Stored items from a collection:
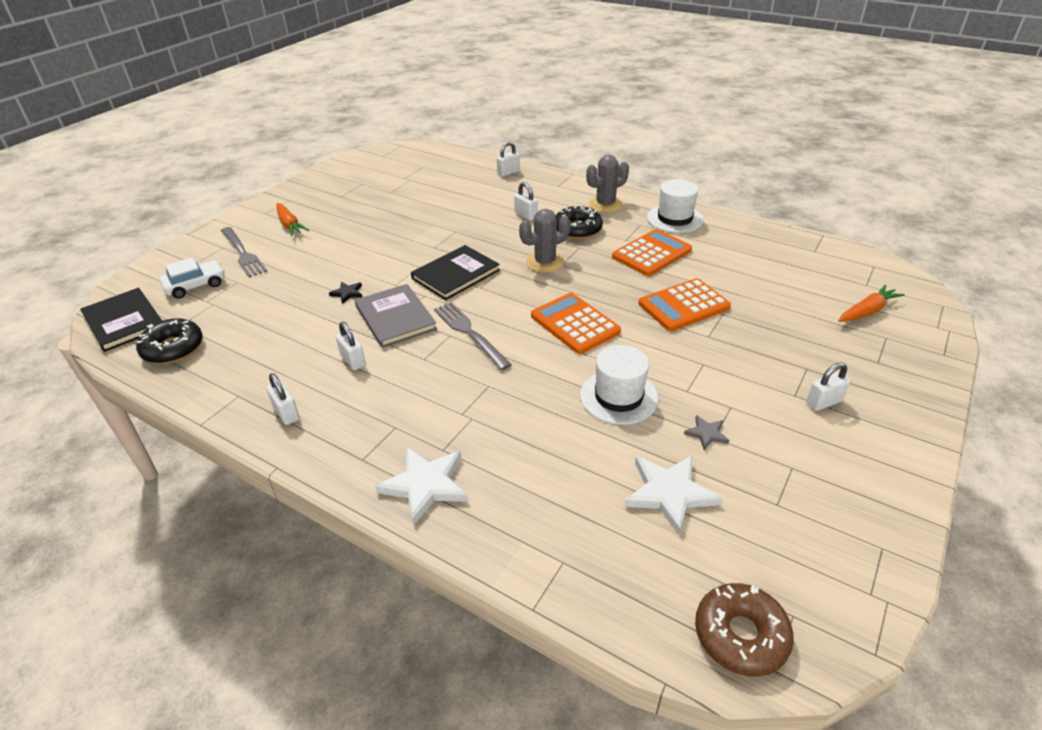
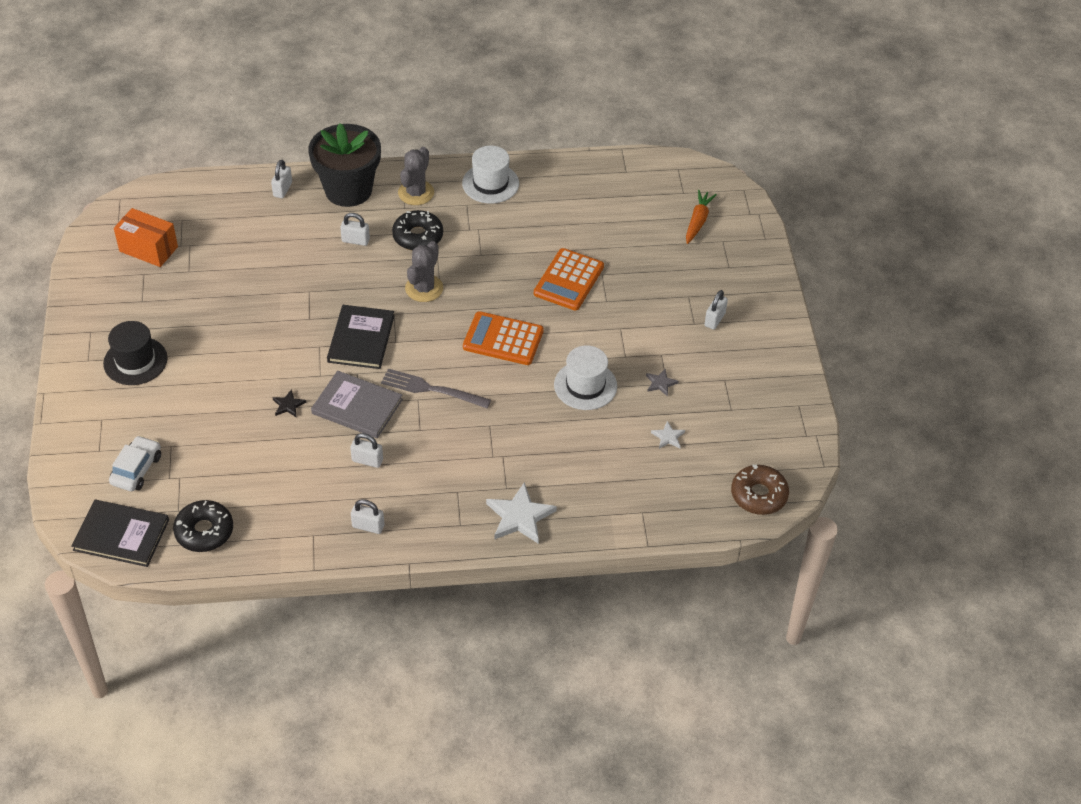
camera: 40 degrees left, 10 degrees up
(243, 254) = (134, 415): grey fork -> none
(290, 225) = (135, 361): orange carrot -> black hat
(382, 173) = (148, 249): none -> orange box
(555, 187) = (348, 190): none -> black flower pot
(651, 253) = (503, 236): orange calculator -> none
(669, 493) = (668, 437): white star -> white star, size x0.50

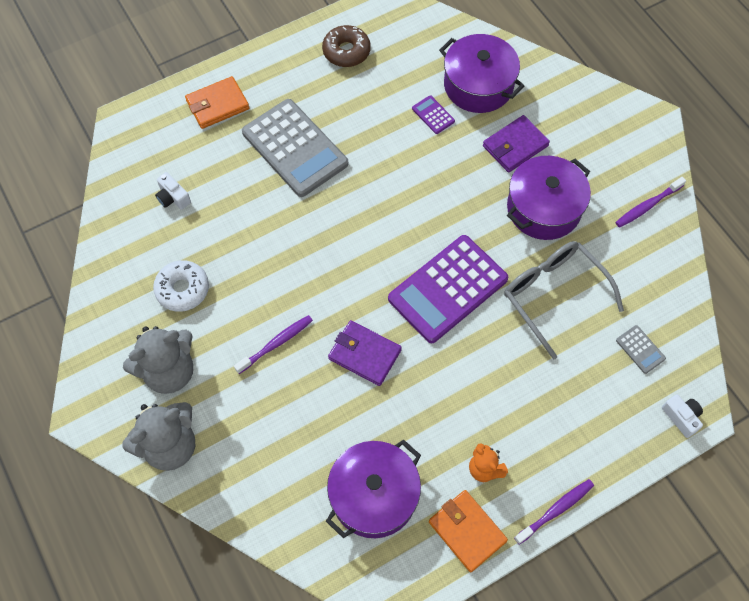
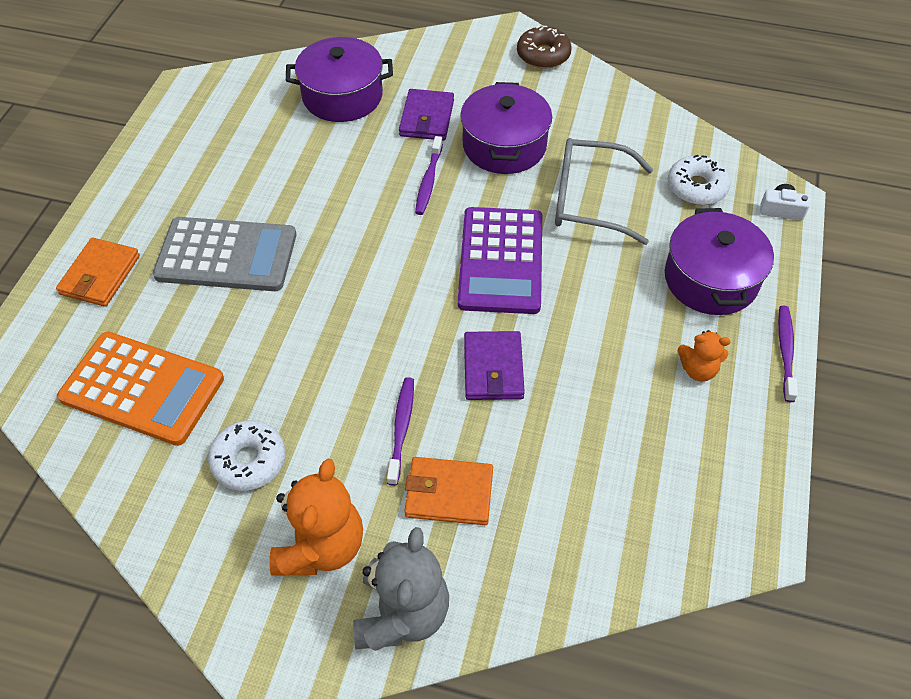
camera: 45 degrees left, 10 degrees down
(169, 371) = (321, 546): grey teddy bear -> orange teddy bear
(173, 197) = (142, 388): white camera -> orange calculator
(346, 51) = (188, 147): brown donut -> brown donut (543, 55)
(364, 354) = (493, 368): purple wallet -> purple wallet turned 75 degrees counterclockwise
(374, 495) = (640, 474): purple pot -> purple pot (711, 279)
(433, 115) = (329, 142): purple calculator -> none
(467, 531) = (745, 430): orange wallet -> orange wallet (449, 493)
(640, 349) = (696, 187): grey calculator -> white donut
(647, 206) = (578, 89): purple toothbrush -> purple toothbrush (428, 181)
---
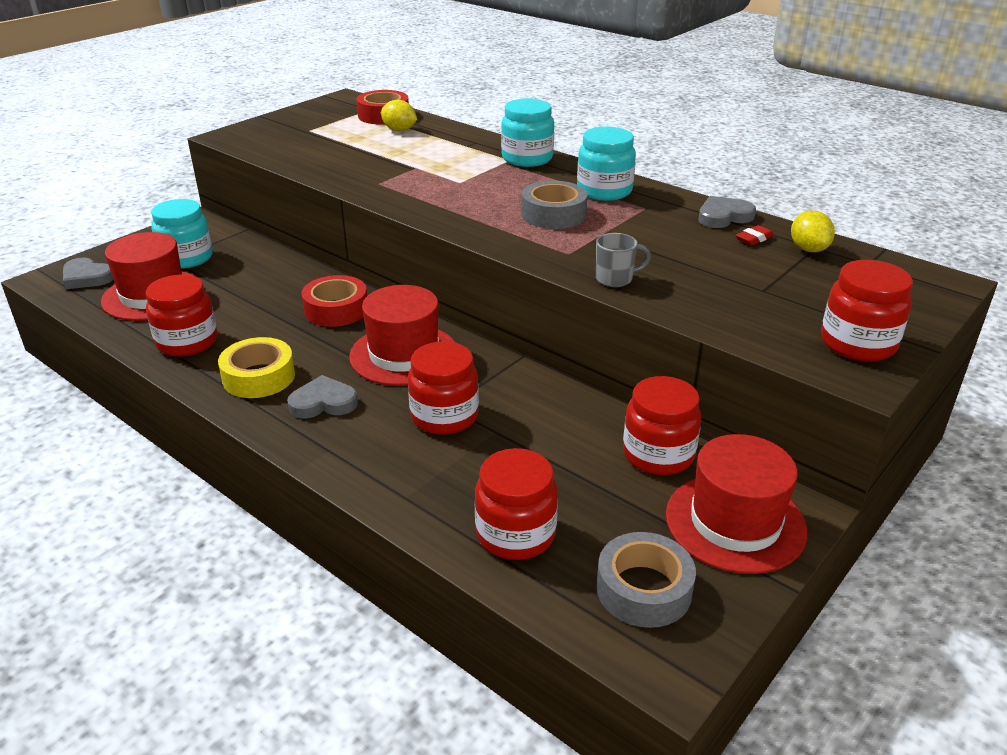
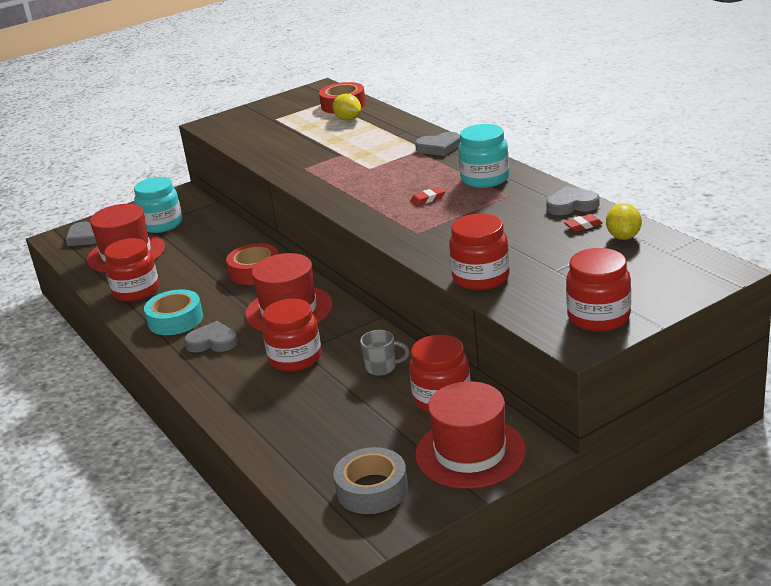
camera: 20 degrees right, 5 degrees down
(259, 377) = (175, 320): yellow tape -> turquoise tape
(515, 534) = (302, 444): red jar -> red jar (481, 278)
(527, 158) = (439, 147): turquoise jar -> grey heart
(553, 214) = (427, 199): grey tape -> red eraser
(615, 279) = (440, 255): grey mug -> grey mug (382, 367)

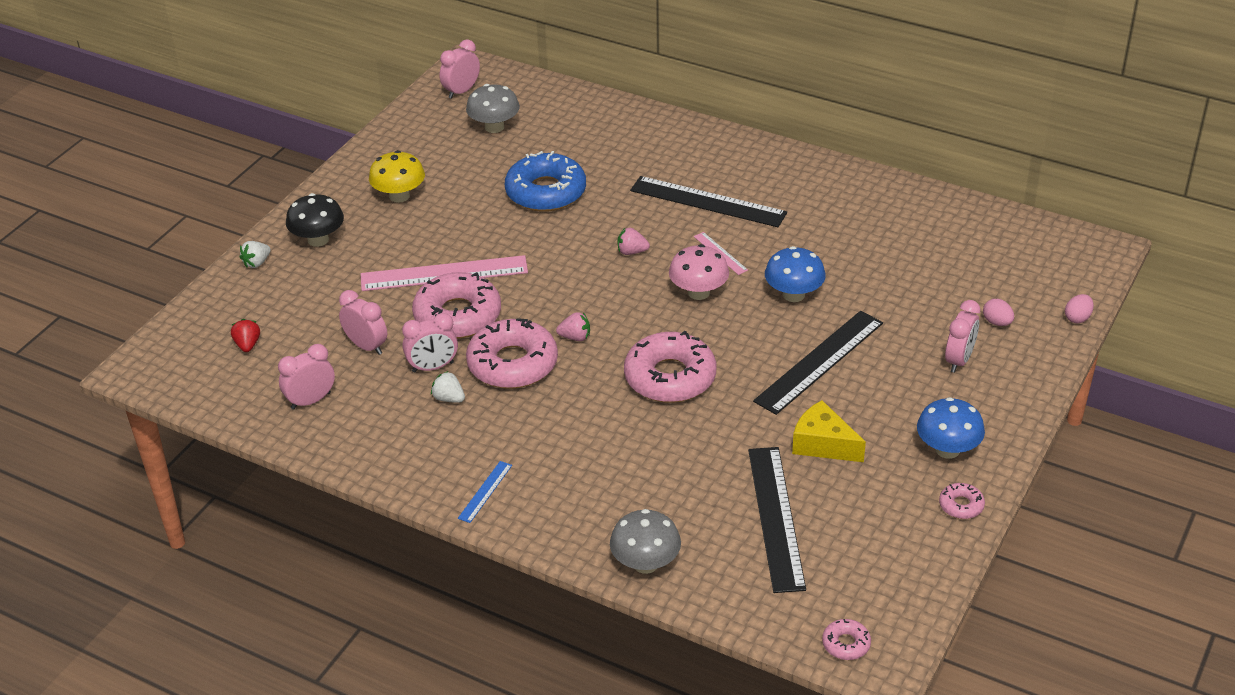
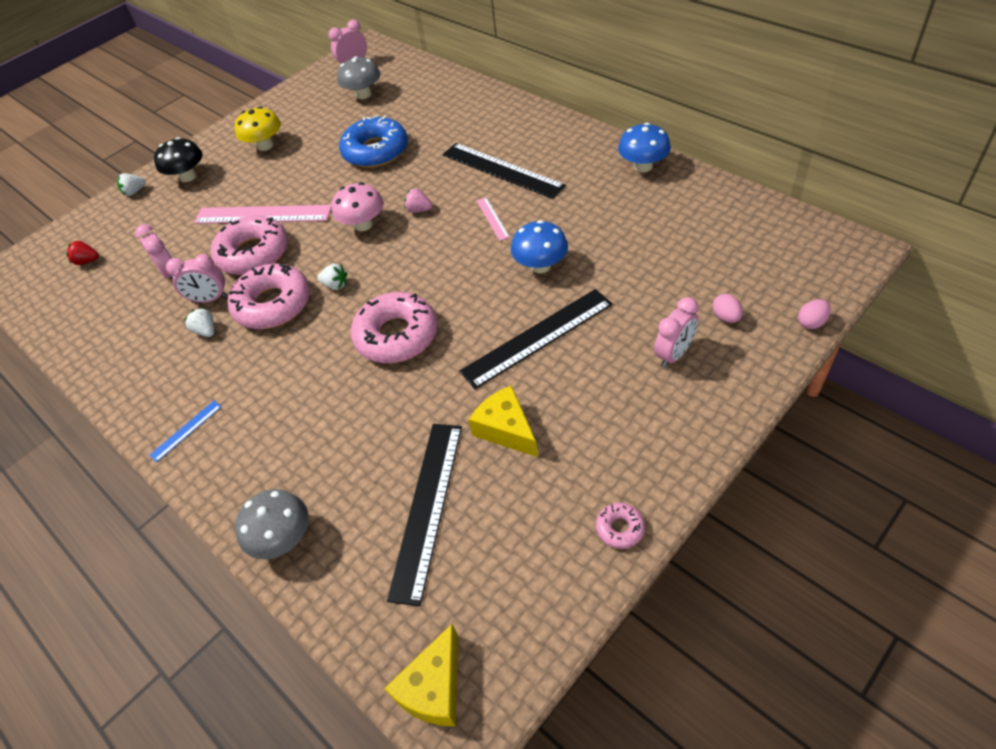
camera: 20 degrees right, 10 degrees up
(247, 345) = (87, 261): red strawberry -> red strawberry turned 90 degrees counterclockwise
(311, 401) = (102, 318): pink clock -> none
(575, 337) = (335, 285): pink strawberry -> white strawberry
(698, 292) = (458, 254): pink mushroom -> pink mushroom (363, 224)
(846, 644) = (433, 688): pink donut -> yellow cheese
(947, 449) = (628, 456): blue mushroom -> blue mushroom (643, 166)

→ **Instructions for the task**
All that belongs in the answer is the run of lines above from the line containing "(364, 354) = (493, 368): purple" through the line containing "(647, 206) = (578, 89): purple", exactly as written.

→ **Exercise result**
(364, 354) = (493, 368): purple wallet -> purple wallet turned 75 degrees counterclockwise
(374, 495) = (640, 474): purple pot -> purple pot (711, 279)
(433, 115) = (329, 142): purple calculator -> none
(467, 531) = (745, 430): orange wallet -> orange wallet (449, 493)
(640, 349) = (696, 187): grey calculator -> white donut
(647, 206) = (578, 89): purple toothbrush -> purple toothbrush (428, 181)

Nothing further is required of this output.